/---

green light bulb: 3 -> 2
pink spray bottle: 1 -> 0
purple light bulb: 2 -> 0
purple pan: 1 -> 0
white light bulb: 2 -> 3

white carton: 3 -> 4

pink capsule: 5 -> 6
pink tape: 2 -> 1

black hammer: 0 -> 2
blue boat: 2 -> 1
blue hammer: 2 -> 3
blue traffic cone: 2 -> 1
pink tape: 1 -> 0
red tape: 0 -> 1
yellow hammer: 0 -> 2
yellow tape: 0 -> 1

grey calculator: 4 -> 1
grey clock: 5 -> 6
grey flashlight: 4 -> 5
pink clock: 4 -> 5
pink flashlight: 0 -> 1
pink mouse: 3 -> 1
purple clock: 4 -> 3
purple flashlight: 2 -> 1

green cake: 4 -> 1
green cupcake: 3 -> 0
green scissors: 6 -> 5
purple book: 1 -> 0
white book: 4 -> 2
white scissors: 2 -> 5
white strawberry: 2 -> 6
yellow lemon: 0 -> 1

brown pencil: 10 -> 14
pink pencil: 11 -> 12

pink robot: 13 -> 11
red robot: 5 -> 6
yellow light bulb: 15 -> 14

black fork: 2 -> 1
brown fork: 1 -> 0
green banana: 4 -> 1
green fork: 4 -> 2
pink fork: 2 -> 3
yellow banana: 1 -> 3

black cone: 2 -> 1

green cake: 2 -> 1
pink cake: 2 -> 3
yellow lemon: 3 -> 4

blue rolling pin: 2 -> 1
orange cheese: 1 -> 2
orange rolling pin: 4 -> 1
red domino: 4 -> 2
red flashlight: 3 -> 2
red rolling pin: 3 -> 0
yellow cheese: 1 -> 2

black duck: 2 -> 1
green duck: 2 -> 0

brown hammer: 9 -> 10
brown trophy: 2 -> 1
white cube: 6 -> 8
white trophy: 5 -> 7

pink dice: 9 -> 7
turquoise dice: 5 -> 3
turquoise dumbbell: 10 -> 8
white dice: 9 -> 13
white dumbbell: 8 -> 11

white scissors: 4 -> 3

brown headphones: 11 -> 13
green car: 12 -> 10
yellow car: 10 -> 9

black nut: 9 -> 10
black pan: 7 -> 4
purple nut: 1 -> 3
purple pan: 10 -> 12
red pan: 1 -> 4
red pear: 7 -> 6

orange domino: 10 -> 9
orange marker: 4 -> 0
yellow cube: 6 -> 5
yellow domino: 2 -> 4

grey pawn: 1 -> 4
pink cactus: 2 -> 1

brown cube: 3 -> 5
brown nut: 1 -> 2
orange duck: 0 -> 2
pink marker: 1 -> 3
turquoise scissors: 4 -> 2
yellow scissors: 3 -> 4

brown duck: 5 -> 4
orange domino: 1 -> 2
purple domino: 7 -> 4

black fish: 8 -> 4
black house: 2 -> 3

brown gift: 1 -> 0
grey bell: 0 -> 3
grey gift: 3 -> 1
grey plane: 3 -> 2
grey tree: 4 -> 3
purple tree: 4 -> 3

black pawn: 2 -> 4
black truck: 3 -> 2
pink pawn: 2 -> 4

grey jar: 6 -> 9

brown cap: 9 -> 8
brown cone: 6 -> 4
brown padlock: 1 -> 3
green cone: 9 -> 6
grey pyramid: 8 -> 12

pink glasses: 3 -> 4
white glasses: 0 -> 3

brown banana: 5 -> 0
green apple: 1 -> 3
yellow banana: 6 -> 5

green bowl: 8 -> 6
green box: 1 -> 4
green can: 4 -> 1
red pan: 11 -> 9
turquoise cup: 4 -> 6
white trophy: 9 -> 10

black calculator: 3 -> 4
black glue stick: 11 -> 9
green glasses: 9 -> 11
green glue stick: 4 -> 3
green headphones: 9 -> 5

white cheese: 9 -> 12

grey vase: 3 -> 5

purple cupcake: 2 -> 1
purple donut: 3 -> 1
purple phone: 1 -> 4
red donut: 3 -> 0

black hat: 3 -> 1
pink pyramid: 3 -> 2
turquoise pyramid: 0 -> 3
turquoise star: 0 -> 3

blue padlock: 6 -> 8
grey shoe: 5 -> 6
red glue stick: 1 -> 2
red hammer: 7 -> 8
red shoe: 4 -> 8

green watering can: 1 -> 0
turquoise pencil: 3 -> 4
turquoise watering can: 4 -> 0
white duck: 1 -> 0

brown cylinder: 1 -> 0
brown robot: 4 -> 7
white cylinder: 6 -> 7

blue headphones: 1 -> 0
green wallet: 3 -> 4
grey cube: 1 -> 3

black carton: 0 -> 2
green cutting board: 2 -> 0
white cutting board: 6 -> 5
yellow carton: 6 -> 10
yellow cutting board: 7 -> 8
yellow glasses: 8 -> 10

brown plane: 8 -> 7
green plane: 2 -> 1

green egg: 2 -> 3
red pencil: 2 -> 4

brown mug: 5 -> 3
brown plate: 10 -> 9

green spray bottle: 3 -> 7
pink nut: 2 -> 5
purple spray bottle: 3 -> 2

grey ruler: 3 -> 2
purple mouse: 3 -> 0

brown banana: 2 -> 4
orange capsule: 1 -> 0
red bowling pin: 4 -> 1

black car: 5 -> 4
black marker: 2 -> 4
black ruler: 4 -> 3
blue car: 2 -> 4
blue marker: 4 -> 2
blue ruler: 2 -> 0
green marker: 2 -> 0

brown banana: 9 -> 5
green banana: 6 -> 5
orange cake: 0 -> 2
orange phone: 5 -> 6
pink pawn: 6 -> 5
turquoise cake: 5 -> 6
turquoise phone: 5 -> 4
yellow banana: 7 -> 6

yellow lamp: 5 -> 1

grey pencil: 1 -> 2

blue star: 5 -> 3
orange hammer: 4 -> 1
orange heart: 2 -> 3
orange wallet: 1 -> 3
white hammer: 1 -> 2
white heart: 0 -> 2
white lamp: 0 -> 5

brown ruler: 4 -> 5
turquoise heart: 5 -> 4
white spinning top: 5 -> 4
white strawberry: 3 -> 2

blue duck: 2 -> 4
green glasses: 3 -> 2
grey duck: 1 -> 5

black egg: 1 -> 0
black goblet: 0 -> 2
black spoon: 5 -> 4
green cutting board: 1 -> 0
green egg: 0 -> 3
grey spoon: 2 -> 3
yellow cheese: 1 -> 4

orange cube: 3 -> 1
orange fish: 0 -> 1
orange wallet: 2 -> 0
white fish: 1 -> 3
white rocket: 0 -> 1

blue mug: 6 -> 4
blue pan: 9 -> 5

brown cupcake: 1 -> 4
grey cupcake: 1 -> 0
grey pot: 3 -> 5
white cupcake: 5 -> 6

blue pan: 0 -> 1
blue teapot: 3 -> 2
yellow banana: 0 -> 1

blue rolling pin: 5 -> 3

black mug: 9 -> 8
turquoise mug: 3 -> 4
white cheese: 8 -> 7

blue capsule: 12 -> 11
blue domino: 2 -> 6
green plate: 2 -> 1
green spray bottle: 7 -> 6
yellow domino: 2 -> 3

\---

If a line above holds the string "cube", return it as it stands.

**FINISHED EXERCISE:**
white cube: 6 -> 8
yellow cube: 6 -> 5
brown cube: 3 -> 5
grey cube: 1 -> 3
orange cube: 3 -> 1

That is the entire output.